Work to be completed>
Your job is to retype the records exactly while dropping every picture.

[Records from a data source]
+---+
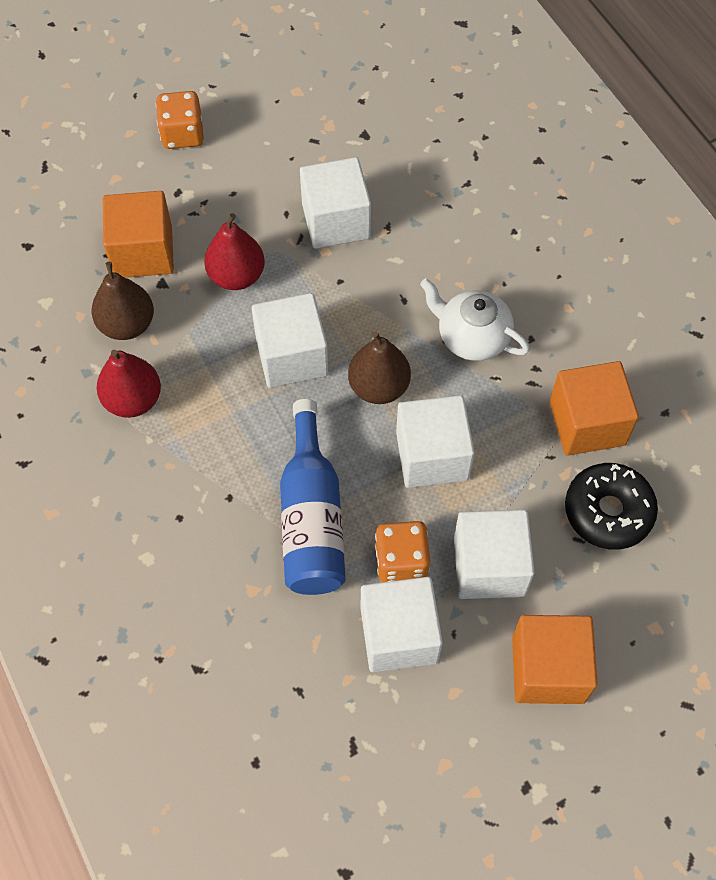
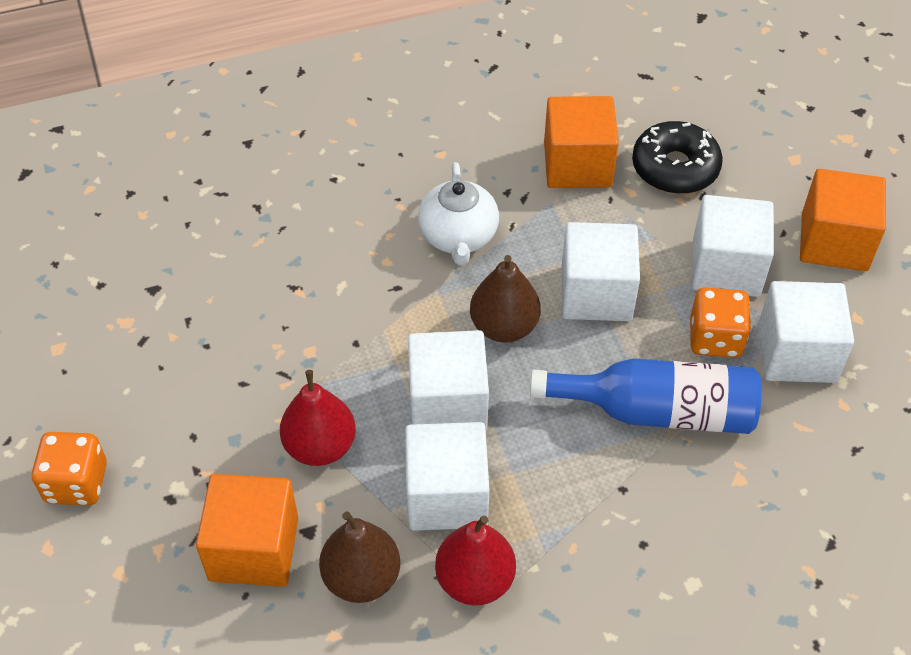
camera: 80 degrees left, 10 degrees down
white cube [300,157,371,249] -> white cube moved to [405,422,489,531]
white teapot [420,278,530,361] -> white teapot turned 45 degrees counterclockwise [418,162,499,265]

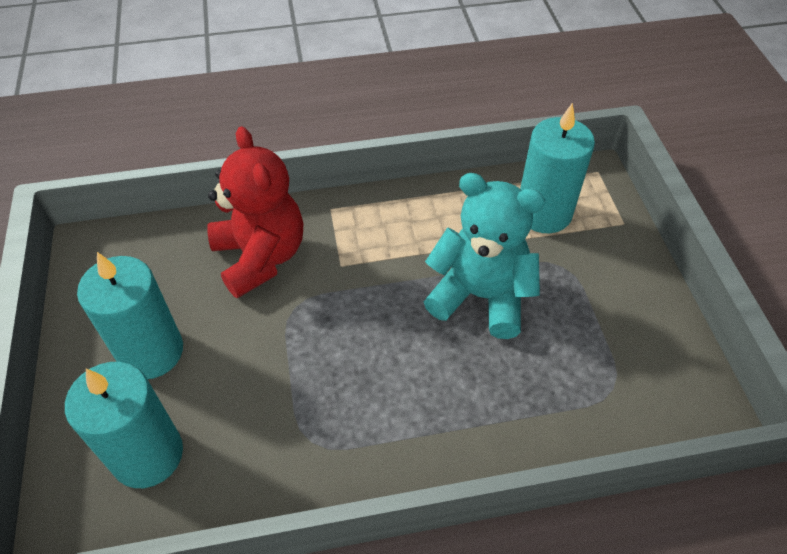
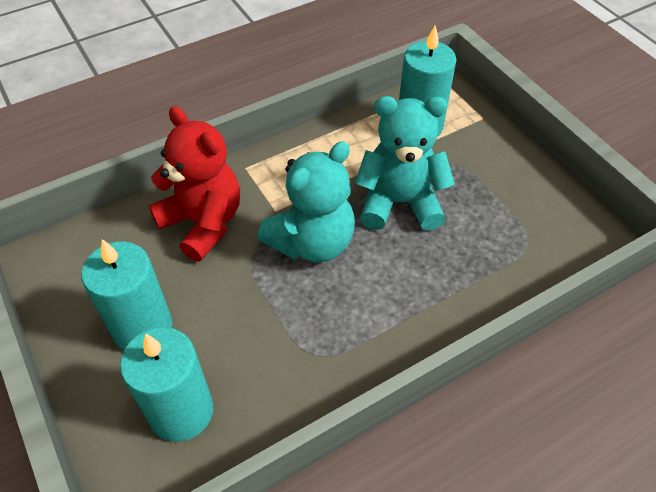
camera: 20 degrees left, 0 degrees up
none -> turquoise teddy bear [257,141,355,262]

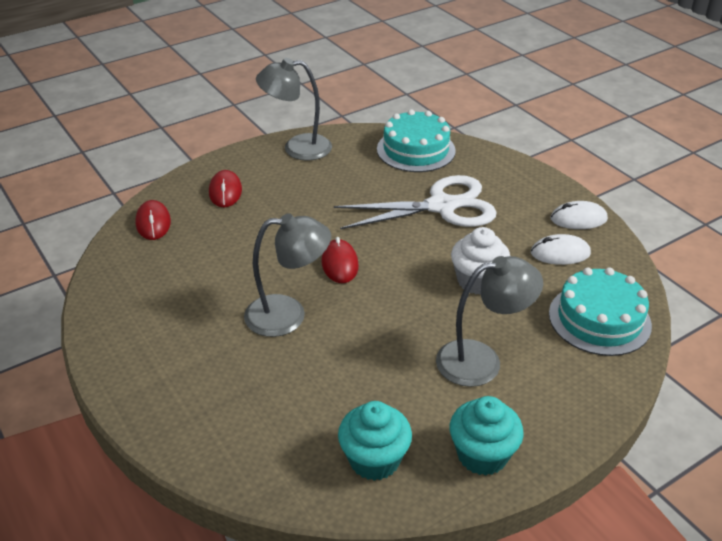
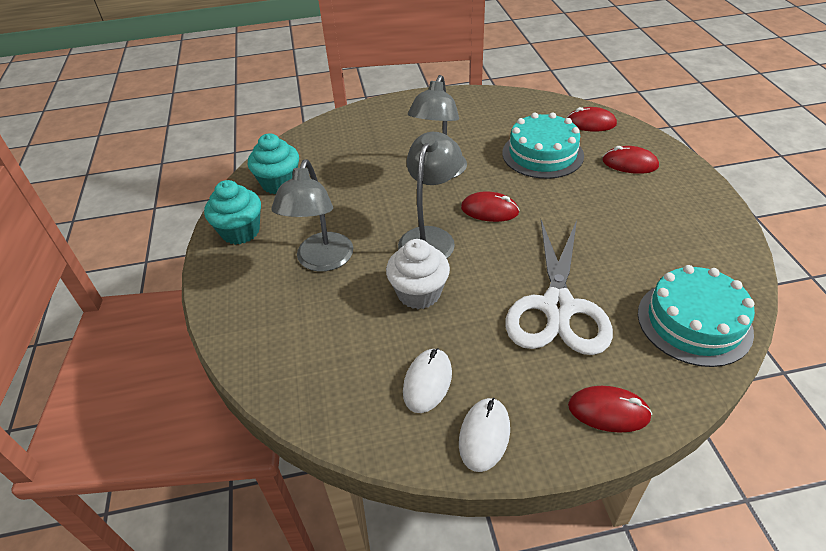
camera: 115 degrees right, 5 degrees up
grey lamp [256,58,332,161] -> grey lamp moved to [398,132,462,258]
turquoise cake [549,267,652,356] -> turquoise cake moved to [502,112,584,179]
none -> red mouse [568,386,652,433]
+---+
Response below>
camera: 80 degrees left, 10 degrees down
white cube [300,157,371,249] -> white cube moved to [405,422,489,531]
white teapot [420,278,530,361] -> white teapot turned 45 degrees counterclockwise [418,162,499,265]

camera: 20 degrees left, 0 degrees up
none -> turquoise teddy bear [257,141,355,262]

camera: 115 degrees right, 5 degrees up
grey lamp [256,58,332,161] -> grey lamp moved to [398,132,462,258]
turquoise cake [549,267,652,356] -> turquoise cake moved to [502,112,584,179]
none -> red mouse [568,386,652,433]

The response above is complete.